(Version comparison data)

----

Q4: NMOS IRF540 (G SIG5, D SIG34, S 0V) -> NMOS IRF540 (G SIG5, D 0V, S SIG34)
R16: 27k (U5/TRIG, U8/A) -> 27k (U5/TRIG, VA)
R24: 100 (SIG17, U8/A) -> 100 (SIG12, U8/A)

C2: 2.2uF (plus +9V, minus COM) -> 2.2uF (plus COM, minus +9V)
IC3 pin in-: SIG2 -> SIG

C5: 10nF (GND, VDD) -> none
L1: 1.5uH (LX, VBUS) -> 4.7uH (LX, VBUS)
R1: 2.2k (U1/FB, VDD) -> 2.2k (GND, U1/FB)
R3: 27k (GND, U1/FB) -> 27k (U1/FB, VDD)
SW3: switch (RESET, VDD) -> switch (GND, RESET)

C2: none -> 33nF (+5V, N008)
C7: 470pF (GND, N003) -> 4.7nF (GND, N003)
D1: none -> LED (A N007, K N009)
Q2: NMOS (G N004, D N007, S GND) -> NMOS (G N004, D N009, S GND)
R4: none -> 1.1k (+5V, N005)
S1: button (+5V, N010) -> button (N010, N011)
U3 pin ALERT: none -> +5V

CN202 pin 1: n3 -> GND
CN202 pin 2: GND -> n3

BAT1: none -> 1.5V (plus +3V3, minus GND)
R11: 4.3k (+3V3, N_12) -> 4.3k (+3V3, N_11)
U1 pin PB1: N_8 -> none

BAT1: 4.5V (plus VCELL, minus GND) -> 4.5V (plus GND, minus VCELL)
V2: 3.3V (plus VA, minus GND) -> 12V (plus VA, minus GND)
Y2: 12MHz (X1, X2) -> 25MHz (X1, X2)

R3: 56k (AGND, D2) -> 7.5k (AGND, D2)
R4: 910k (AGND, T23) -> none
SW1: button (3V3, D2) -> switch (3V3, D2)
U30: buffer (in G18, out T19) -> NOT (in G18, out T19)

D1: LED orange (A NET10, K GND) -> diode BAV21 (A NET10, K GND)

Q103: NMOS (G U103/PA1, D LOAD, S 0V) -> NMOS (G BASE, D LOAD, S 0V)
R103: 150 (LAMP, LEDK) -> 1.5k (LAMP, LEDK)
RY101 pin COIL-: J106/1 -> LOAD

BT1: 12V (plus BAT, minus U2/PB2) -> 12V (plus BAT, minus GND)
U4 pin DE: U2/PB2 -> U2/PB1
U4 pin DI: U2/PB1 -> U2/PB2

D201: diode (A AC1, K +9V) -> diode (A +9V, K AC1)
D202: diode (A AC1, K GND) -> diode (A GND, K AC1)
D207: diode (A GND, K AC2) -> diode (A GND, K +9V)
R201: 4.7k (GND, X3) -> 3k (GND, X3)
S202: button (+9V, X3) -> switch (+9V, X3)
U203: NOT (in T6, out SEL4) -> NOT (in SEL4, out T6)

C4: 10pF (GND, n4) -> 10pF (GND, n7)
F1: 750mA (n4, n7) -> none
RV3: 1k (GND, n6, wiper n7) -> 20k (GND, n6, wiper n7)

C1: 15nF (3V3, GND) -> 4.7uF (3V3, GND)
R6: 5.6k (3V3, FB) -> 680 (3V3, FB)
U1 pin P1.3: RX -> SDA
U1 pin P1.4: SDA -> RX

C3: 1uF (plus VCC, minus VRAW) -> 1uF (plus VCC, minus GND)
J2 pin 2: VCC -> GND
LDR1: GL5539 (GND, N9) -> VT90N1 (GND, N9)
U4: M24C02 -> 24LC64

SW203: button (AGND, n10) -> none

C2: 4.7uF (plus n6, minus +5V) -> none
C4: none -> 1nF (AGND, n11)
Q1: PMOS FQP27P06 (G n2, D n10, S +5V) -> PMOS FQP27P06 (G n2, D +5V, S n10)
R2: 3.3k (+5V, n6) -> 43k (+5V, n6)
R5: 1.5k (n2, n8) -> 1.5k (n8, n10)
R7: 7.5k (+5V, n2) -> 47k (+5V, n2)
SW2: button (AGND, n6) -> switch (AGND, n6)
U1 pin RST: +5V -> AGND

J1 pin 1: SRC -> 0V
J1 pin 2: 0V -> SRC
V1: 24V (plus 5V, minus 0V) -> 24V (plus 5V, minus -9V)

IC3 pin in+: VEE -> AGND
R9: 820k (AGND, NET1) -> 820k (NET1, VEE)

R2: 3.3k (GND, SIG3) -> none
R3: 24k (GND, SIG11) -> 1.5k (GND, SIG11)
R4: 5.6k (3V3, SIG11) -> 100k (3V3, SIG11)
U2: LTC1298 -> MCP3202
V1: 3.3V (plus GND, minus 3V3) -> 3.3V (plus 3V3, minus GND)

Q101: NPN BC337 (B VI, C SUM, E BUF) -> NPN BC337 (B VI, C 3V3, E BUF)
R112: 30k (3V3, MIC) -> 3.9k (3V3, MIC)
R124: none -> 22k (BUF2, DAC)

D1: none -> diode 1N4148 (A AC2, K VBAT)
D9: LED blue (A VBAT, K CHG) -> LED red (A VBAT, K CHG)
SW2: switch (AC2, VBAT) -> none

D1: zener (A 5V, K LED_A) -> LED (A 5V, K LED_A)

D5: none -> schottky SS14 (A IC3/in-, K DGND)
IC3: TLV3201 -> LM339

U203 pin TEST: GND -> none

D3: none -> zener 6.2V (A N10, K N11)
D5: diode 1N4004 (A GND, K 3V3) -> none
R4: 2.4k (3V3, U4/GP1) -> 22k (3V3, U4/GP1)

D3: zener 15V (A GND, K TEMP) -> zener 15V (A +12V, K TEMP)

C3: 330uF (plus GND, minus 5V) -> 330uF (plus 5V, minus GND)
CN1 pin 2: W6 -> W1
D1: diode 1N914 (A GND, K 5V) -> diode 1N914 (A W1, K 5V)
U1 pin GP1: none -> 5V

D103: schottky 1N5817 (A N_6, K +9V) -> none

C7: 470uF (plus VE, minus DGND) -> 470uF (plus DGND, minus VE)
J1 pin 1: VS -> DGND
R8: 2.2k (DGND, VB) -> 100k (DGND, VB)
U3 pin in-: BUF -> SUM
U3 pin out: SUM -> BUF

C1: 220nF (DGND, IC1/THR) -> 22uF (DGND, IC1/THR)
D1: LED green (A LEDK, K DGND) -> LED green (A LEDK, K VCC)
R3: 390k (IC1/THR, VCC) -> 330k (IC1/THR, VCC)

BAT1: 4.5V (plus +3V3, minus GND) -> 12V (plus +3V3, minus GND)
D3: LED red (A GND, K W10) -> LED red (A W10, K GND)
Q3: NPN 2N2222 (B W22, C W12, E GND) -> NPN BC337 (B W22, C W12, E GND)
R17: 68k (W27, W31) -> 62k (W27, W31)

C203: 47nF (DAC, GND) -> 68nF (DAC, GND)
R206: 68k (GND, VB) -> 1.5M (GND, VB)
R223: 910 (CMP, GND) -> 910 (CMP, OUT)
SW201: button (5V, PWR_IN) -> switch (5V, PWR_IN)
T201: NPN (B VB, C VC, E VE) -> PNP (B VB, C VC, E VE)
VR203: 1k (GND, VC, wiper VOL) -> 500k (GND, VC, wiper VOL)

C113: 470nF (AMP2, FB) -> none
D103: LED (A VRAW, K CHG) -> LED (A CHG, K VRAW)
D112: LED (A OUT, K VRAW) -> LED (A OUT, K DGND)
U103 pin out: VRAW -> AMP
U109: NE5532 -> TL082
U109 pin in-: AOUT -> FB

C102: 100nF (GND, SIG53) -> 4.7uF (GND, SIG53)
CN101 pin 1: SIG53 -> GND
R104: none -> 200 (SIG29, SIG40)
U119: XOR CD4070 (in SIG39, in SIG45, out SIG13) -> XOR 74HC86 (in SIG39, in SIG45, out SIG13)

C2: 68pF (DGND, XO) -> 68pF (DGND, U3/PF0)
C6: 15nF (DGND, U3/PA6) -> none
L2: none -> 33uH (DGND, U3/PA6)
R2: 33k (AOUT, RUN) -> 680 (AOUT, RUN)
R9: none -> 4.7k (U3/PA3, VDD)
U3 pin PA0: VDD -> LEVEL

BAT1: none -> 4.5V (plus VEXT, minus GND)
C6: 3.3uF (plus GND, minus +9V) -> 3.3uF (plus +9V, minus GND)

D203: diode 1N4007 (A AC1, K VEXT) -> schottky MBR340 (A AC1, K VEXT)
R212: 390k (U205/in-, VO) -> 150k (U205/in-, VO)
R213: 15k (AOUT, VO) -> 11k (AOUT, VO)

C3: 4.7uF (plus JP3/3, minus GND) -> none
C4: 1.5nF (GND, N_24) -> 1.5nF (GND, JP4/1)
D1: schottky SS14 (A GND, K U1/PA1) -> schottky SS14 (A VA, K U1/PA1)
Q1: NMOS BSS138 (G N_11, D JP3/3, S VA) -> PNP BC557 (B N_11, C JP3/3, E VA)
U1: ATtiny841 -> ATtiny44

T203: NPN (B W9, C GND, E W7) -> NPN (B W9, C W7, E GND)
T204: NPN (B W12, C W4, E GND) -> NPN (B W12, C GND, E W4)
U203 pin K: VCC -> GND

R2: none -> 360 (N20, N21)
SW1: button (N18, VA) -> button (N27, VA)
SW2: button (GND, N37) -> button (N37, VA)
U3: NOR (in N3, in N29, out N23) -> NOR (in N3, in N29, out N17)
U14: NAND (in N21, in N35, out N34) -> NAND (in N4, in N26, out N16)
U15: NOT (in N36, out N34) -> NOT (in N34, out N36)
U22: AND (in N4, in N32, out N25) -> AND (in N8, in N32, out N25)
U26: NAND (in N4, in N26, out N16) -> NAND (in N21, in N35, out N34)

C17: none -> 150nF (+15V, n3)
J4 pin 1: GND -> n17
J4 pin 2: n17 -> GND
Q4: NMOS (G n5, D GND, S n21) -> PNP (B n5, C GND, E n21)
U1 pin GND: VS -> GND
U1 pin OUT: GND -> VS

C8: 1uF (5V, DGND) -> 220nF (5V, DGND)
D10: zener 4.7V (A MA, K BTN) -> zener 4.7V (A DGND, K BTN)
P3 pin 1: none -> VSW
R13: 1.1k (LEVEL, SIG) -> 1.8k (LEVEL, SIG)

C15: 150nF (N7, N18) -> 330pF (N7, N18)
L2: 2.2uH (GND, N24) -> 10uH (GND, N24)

----

Exercise aim - Filter the records for the string "wiper" and copy every line that holds it.

Response below -
RV3: 1k (GND, n6, wiper n7) -> 20k (GND, n6, wiper n7)
VR203: 1k (GND, VC, wiper VOL) -> 500k (GND, VC, wiper VOL)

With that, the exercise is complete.